* Dataset records *
'''
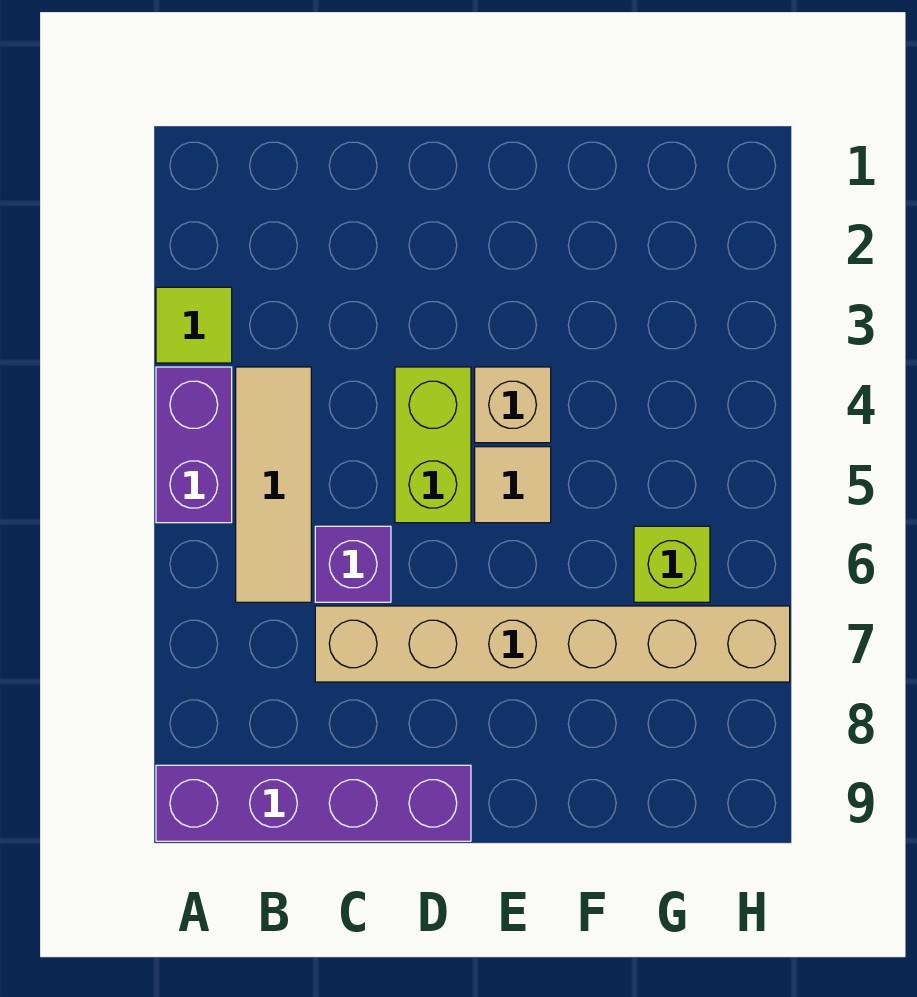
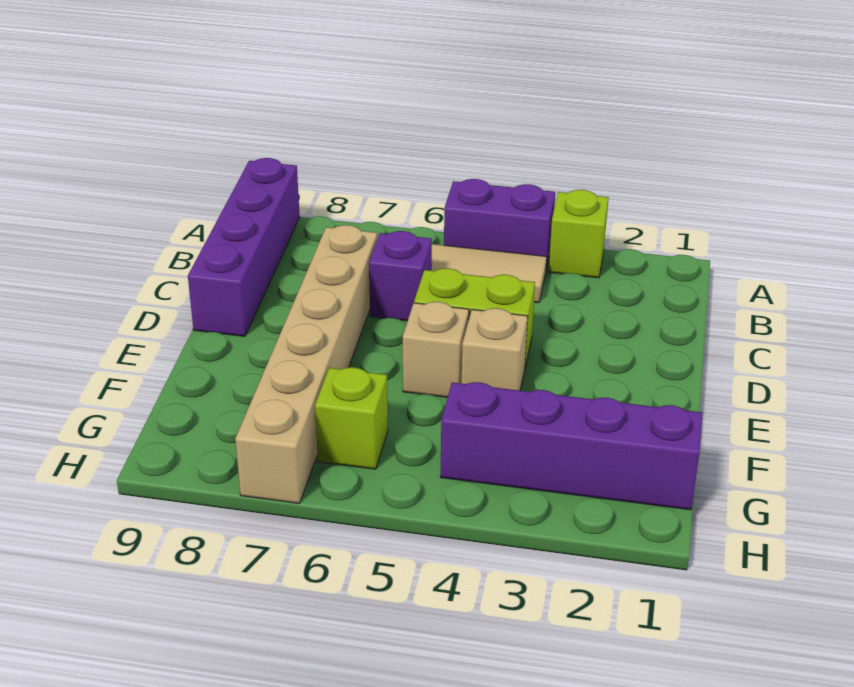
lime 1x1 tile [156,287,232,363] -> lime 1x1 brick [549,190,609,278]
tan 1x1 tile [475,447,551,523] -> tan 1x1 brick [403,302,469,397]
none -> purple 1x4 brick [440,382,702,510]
'''
'''
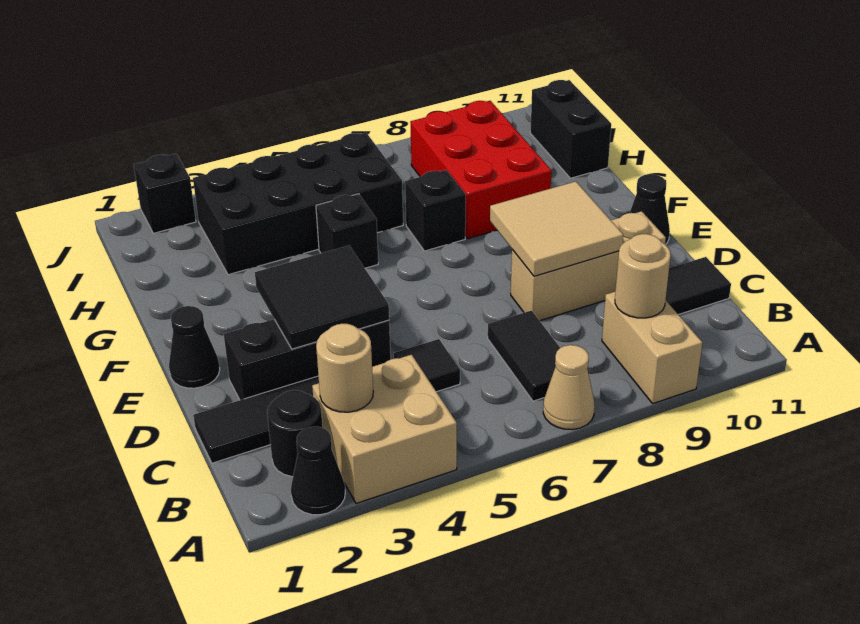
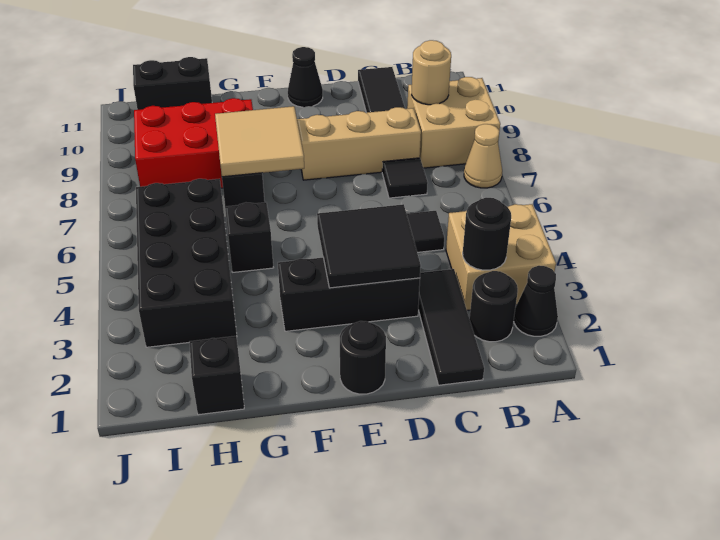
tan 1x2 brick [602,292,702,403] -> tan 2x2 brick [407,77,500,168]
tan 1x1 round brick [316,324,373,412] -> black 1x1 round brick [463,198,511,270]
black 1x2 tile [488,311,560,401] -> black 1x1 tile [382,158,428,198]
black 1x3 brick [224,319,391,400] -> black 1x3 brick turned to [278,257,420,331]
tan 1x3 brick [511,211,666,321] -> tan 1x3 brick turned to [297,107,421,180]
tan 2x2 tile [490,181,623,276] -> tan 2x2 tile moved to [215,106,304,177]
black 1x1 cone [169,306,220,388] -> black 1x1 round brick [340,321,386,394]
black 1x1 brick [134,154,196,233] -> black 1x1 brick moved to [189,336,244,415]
'''
* Problem details *
A single number is required: the count of lines in the material above that contain the word "turned".

* Solved problem *
2